[Scene change data]

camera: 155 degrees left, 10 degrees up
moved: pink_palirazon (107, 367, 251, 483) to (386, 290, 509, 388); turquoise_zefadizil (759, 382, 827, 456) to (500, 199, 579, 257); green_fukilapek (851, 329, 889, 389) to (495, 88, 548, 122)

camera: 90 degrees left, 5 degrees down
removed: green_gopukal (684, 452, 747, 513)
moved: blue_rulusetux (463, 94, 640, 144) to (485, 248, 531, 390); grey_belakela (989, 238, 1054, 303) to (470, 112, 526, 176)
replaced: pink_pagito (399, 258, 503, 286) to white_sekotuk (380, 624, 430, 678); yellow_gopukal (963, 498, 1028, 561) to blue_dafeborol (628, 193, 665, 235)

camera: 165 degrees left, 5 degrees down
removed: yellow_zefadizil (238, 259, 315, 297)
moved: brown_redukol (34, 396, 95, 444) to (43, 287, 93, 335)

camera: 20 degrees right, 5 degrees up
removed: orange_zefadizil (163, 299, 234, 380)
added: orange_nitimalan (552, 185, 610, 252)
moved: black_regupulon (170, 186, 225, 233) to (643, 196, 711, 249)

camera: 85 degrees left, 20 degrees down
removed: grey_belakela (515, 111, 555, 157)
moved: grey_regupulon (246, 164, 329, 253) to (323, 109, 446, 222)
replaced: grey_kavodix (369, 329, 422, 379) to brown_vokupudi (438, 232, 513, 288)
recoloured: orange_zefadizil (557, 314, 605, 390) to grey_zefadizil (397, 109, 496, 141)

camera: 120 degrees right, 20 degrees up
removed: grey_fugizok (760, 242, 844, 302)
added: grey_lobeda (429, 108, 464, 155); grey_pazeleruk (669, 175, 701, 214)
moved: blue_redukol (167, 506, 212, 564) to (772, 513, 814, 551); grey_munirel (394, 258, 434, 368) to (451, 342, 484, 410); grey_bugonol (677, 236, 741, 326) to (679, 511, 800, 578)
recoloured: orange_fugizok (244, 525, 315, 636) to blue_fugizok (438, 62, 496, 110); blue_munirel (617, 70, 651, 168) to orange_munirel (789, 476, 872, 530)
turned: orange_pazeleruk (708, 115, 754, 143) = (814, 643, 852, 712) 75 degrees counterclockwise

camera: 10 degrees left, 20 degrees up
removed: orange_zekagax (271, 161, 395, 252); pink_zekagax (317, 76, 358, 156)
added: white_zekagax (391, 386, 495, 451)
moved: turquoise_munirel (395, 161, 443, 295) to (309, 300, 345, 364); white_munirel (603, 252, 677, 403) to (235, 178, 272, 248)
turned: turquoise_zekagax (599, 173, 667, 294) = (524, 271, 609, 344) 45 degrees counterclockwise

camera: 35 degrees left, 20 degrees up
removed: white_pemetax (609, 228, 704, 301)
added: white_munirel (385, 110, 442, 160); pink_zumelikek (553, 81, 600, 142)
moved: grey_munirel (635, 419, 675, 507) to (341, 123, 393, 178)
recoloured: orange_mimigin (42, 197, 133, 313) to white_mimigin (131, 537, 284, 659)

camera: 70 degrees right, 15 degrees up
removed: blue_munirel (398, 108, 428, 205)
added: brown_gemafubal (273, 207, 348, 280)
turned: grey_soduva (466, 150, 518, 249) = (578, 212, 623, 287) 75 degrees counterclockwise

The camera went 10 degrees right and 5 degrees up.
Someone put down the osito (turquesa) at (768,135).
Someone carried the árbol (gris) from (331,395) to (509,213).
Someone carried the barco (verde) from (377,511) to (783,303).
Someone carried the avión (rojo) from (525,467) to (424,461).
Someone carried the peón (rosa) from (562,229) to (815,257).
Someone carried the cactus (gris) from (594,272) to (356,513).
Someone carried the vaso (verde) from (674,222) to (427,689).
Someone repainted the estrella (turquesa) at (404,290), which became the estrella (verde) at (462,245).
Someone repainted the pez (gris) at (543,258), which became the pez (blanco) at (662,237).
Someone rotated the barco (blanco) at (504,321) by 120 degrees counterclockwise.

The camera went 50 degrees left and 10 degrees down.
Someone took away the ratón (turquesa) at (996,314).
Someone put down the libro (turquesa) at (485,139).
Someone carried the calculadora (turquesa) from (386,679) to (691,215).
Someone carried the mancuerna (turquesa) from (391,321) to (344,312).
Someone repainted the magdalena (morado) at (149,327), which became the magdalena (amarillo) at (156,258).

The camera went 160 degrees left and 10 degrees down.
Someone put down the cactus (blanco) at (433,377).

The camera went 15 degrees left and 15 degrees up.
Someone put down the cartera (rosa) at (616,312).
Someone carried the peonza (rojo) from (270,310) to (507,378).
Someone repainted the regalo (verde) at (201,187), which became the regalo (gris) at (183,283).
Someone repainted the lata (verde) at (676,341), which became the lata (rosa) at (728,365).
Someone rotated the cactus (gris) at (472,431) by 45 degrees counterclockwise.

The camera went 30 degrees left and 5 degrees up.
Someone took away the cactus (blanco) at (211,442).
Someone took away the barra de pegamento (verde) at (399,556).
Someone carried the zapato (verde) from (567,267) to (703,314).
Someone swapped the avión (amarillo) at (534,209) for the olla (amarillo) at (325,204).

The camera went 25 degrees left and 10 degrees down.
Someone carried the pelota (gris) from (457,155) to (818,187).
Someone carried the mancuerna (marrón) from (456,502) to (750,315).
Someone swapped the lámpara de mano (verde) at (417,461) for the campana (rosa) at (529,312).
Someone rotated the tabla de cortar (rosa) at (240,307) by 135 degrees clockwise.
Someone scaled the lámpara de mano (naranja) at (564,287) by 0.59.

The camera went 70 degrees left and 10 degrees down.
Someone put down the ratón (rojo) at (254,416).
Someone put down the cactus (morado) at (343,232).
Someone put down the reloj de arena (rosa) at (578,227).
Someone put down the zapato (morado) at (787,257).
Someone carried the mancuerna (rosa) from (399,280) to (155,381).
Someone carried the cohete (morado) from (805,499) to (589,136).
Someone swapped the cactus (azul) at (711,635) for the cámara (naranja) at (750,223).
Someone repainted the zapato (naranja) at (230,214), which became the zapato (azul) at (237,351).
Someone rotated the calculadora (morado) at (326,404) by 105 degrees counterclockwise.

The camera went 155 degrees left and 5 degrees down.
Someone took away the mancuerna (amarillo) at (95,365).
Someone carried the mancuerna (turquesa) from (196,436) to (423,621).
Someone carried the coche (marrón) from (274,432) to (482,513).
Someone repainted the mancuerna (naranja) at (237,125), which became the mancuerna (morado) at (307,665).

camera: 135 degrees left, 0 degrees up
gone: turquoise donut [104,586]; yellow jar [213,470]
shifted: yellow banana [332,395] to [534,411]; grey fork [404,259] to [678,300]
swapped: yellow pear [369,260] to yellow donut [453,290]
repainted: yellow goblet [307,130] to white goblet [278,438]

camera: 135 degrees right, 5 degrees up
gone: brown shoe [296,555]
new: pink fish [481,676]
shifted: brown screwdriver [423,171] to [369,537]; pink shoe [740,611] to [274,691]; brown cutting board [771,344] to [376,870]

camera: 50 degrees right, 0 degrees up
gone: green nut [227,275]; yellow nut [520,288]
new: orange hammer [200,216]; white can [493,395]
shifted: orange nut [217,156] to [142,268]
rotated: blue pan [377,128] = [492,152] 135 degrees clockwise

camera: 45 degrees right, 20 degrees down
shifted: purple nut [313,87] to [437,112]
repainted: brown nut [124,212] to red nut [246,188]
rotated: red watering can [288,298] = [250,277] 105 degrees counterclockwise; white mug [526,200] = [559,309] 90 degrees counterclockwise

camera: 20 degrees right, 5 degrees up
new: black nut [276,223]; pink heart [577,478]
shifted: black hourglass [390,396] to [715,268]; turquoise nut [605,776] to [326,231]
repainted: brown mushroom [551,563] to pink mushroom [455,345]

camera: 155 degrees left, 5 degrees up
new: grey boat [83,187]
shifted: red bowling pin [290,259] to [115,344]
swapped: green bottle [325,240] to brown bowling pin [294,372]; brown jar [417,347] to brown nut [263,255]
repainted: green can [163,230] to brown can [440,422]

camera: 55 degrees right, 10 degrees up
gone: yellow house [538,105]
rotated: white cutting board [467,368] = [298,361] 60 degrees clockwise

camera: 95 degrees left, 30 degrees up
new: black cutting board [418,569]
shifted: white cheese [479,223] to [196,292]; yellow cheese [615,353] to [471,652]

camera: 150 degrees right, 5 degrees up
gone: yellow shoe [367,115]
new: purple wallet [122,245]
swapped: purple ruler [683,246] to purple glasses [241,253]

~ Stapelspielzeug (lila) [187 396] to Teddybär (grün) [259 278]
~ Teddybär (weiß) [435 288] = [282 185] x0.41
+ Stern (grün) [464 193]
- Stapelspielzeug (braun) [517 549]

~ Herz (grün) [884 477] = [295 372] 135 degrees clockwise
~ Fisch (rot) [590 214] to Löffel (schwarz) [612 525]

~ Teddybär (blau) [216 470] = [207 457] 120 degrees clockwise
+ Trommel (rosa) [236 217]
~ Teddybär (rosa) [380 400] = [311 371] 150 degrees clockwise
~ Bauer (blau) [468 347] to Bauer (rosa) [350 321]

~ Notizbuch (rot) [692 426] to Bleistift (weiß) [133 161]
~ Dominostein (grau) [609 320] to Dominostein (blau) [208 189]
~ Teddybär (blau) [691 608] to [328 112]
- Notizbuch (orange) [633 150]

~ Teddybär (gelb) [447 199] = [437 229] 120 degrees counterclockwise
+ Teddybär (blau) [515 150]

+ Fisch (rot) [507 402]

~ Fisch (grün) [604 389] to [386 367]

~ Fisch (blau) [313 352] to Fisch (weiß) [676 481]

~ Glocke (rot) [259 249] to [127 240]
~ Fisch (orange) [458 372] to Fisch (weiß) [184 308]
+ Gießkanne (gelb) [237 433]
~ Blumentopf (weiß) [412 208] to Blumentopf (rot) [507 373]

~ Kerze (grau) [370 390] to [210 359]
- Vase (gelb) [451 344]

Required action. In the entries above, please find the line with "camera: 135 degrees left, 0 degrees up" and the line with "swapped: yellow pear", then write out exactly those two lines and every line between them, and nothing more.

Result of this exercise.
camera: 135 degrees left, 0 degrees up
gone: turquoise donut [104,586]; yellow jar [213,470]
shifted: yellow banana [332,395] to [534,411]; grey fork [404,259] to [678,300]
swapped: yellow pear [369,260] to yellow donut [453,290]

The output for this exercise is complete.